### 已知信息
▬▬▬▬▬▬▬▬▬▬

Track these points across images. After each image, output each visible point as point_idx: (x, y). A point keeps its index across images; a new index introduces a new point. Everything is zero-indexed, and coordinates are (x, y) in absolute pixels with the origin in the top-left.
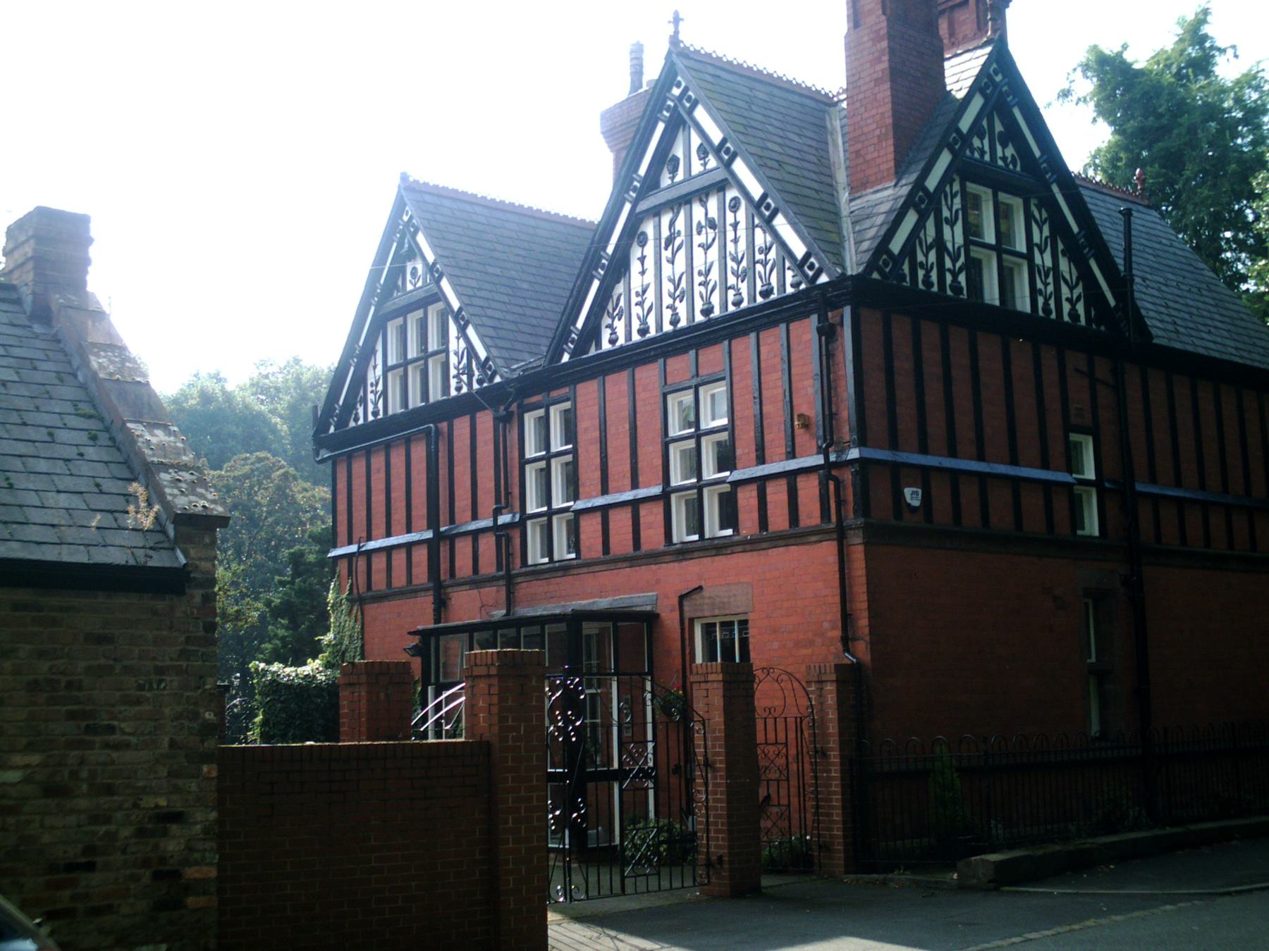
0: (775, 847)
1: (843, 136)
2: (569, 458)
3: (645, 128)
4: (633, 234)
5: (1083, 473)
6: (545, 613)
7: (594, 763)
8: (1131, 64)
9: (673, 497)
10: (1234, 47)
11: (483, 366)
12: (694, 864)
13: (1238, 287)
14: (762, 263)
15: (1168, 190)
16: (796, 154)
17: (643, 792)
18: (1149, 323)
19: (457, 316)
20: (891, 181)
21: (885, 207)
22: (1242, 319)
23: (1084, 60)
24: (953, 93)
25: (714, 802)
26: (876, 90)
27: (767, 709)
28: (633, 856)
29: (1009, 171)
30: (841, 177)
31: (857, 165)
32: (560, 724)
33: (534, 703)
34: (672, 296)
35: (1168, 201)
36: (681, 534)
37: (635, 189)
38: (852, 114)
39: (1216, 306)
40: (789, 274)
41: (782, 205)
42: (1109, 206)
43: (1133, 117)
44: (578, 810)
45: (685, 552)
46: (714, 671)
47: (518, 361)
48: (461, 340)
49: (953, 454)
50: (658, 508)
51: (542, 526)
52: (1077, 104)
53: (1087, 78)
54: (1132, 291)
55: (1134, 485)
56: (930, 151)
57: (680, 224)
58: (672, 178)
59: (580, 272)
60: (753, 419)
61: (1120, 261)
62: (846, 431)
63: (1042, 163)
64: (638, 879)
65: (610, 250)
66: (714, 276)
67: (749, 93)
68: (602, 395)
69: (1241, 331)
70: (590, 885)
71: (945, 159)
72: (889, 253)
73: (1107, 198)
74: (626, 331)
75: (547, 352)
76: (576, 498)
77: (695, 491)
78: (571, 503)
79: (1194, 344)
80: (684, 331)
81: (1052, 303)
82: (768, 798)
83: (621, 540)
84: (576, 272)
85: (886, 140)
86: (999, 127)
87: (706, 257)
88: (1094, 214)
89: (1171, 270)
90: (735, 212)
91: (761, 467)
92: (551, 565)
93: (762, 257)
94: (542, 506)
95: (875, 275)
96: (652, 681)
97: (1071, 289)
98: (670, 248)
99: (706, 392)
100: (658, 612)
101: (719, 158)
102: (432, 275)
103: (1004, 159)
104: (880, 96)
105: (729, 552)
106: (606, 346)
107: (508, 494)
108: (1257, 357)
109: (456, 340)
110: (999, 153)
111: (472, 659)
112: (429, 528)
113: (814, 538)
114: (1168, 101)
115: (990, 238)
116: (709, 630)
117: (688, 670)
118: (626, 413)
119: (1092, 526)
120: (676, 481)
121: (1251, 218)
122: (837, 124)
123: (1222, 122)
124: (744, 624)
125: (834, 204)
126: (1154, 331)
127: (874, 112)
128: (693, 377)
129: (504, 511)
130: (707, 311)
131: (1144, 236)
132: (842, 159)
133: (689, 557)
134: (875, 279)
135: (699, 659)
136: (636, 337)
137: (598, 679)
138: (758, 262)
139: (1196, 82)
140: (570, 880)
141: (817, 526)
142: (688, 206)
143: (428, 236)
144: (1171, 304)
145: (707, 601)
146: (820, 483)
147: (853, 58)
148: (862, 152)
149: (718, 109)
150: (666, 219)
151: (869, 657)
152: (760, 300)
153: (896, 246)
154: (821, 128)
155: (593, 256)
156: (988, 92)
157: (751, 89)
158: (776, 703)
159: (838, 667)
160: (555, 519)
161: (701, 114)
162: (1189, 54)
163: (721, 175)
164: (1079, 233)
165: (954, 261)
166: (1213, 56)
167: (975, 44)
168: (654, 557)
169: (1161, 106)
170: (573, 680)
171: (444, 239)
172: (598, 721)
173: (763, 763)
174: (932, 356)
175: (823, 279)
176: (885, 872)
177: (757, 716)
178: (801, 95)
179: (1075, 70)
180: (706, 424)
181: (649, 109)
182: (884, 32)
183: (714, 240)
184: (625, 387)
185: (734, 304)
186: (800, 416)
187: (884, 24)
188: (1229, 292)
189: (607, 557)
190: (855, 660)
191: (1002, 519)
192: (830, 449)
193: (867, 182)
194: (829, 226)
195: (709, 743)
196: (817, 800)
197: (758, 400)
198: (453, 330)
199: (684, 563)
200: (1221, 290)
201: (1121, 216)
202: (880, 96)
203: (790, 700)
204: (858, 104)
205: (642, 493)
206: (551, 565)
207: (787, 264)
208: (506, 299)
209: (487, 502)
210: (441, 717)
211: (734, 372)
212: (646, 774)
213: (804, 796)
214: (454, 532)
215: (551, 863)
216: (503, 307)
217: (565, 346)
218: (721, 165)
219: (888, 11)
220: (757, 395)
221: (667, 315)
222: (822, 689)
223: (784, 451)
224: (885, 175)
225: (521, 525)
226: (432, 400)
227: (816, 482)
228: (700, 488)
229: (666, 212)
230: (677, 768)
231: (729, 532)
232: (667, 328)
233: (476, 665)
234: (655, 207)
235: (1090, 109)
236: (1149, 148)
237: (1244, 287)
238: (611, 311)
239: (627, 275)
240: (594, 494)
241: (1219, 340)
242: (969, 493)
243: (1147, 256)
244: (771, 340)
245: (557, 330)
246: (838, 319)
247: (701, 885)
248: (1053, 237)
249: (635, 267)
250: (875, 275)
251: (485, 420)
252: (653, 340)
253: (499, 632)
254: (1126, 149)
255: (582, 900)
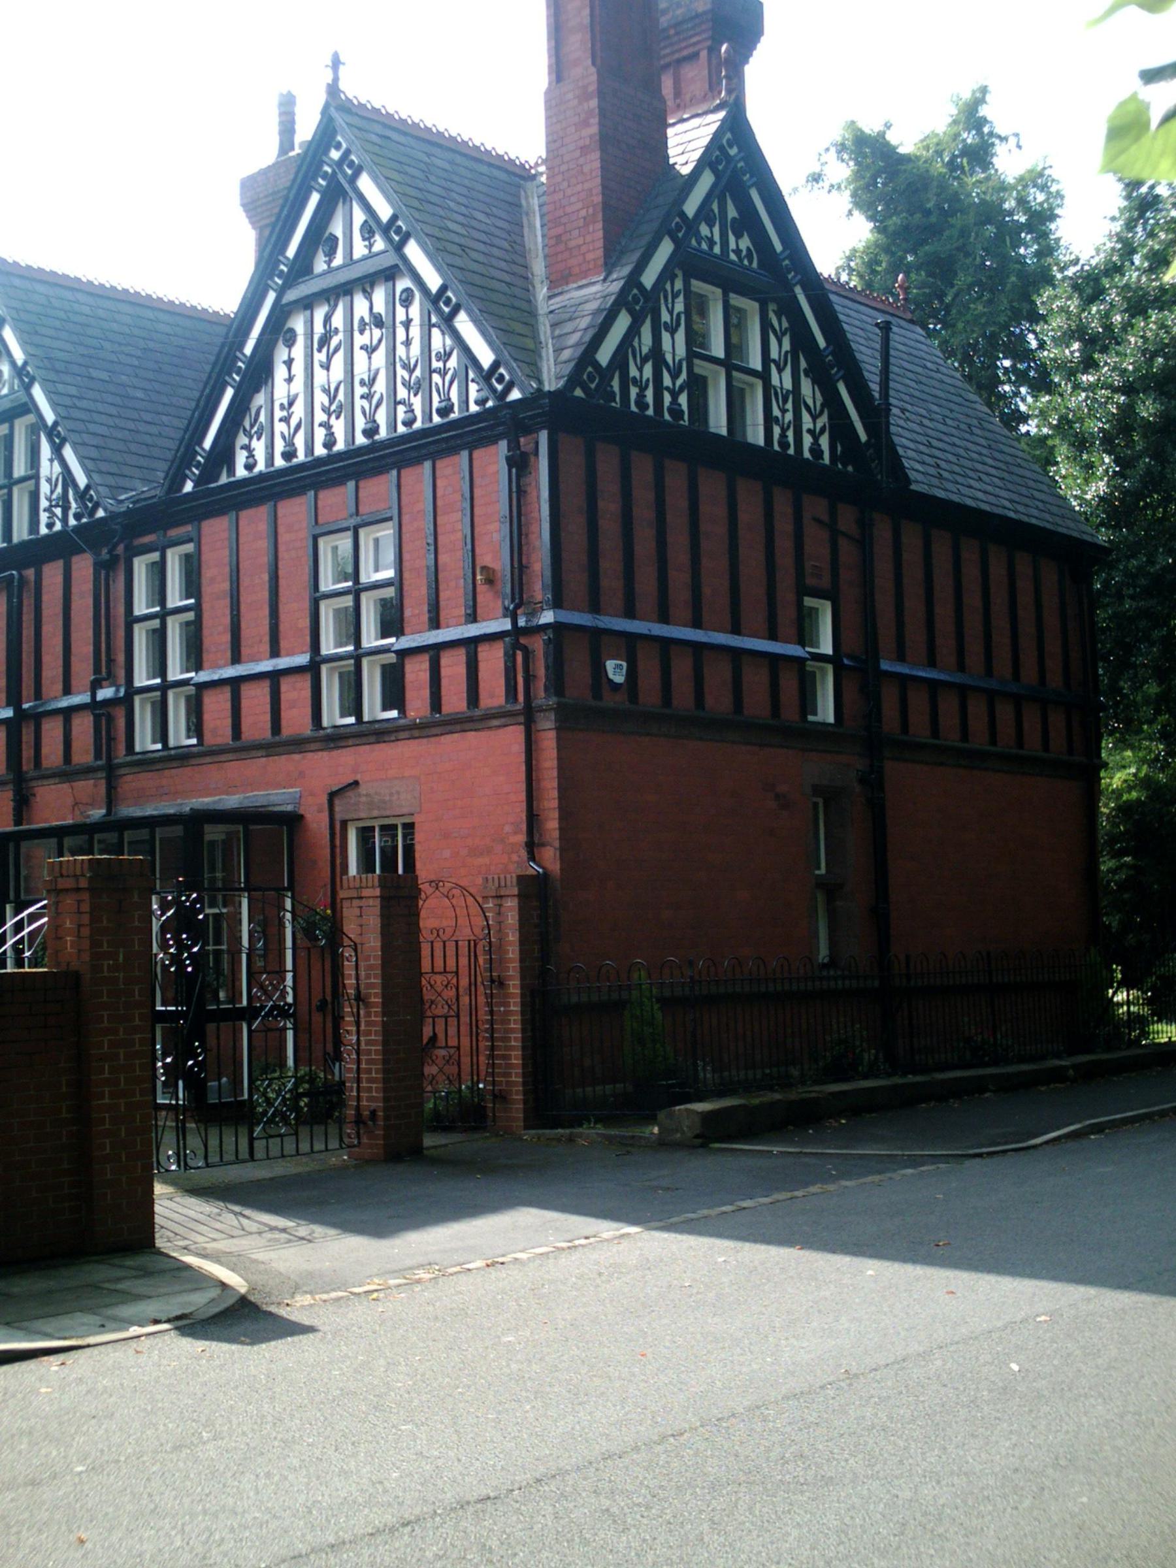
0: (441, 1098)
1: (542, 216)
2: (190, 616)
3: (296, 198)
4: (278, 330)
5: (818, 647)
6: (155, 813)
7: (217, 1001)
8: (895, 148)
9: (324, 669)
10: (1017, 135)
11: (82, 496)
12: (341, 1122)
13: (1016, 429)
14: (439, 373)
15: (936, 304)
16: (483, 237)
17: (277, 1034)
18: (906, 465)
19: (51, 432)
20: (599, 274)
21: (593, 306)
22: (1019, 466)
23: (839, 139)
24: (677, 167)
25: (366, 1044)
26: (582, 161)
27: (435, 932)
28: (265, 1113)
29: (742, 266)
30: (539, 267)
31: (556, 254)
32: (172, 950)
33: (137, 923)
34: (326, 410)
35: (935, 317)
36: (333, 716)
37: (281, 274)
38: (552, 189)
39: (990, 447)
40: (473, 388)
41: (465, 300)
42: (864, 317)
43: (896, 212)
44: (194, 1056)
45: (336, 739)
46: (364, 884)
47: (126, 490)
48: (56, 463)
49: (664, 618)
50: (305, 682)
51: (153, 704)
52: (830, 191)
53: (843, 161)
54: (888, 424)
55: (878, 662)
56: (647, 238)
57: (338, 320)
58: (329, 263)
59: (210, 377)
60: (425, 571)
61: (875, 387)
62: (539, 590)
63: (784, 260)
64: (271, 1141)
65: (248, 349)
66: (380, 387)
67: (426, 159)
68: (234, 536)
69: (1018, 480)
70: (210, 1150)
71: (666, 249)
72: (596, 365)
73: (862, 308)
74: (267, 453)
75: (165, 479)
76: (198, 667)
77: (352, 661)
78: (192, 674)
79: (959, 493)
80: (341, 456)
81: (790, 434)
82: (434, 1039)
83: (256, 723)
84: (204, 377)
85: (594, 222)
86: (732, 213)
87: (370, 363)
88: (845, 326)
89: (935, 401)
90: (407, 307)
91: (434, 632)
92: (165, 753)
93: (440, 364)
94: (154, 678)
95: (578, 392)
96: (293, 898)
97: (814, 418)
98: (325, 350)
99: (367, 535)
100: (301, 812)
101: (389, 240)
102: (22, 380)
103: (738, 252)
104: (586, 169)
105: (393, 738)
106: (241, 472)
107: (111, 661)
108: (1035, 512)
109: (48, 463)
110: (732, 245)
111: (57, 868)
112: (8, 705)
113: (495, 722)
114: (938, 195)
115: (718, 351)
116: (365, 835)
117: (338, 883)
118: (265, 560)
119: (826, 712)
120: (328, 647)
121: (1034, 344)
122: (535, 202)
123: (1002, 227)
124: (409, 827)
125: (529, 301)
126: (912, 475)
127: (579, 188)
128: (351, 516)
129: (104, 683)
130: (371, 432)
131: (905, 357)
132: (540, 246)
133: (343, 744)
134: (577, 397)
135: (353, 870)
136: (279, 462)
137: (224, 896)
138: (435, 371)
139: (971, 175)
140: (185, 1144)
141: (501, 707)
142: (348, 298)
143: (15, 329)
144: (935, 443)
145: (363, 799)
146: (506, 654)
147: (554, 120)
148: (564, 238)
149: (387, 178)
150: (319, 314)
151: (558, 867)
152: (437, 419)
153: (604, 356)
154: (515, 206)
155: (226, 358)
156: (720, 167)
157: (428, 155)
158: (445, 923)
159: (522, 880)
160: (171, 694)
161: (366, 184)
162: (964, 140)
163: (391, 259)
164: (826, 349)
165: (674, 377)
166: (993, 144)
167: (704, 107)
168: (298, 745)
169: (928, 200)
170: (189, 896)
171: (36, 333)
172: (224, 947)
173: (428, 995)
174: (643, 497)
175: (515, 395)
176: (572, 1126)
177: (421, 939)
178: (490, 165)
179: (827, 150)
180: (369, 575)
181: (300, 176)
182: (593, 88)
183: (380, 341)
184: (264, 527)
185: (405, 424)
186: (484, 568)
187: (594, 78)
188: (1006, 432)
189: (238, 744)
190: (541, 870)
191: (719, 701)
192: (519, 612)
193: (570, 275)
194: (518, 327)
195: (363, 973)
196: (492, 1039)
197: (432, 548)
198: (46, 449)
199: (335, 753)
200: (997, 429)
201: (878, 331)
202: (586, 169)
203: (463, 921)
204: (559, 178)
205: (283, 663)
206: (165, 753)
207: (471, 375)
208: (113, 411)
209: (83, 671)
210: (21, 941)
211: (404, 511)
212: (282, 1012)
213: (477, 1034)
214: (40, 710)
215: (160, 1123)
216: (111, 422)
217: (187, 472)
218: (390, 248)
219: (598, 62)
220: (431, 540)
221: (320, 434)
222: (500, 905)
223: (463, 612)
224: (591, 266)
225: (126, 702)
226: (15, 540)
227: (501, 653)
228: (357, 658)
229: (320, 305)
230: (323, 1004)
231: (394, 714)
232: (319, 451)
233: (62, 876)
234: (307, 297)
235: (844, 199)
236: (914, 251)
237: (1023, 429)
238: (248, 427)
239: (270, 384)
240: (222, 662)
241: (989, 489)
242: (682, 667)
243: (908, 382)
244: (449, 471)
245: (177, 451)
246: (532, 445)
247: (349, 1147)
248: (794, 352)
249: (280, 372)
250: (578, 392)
251: (83, 566)
252: (302, 467)
253: (97, 837)
254: (887, 250)
255: (199, 1168)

▬▬▬▬▬▬▬▬▬▬

### 问题描述
上面的行中有多少行含有单词"output"？只回答数字。

### 参考答案
1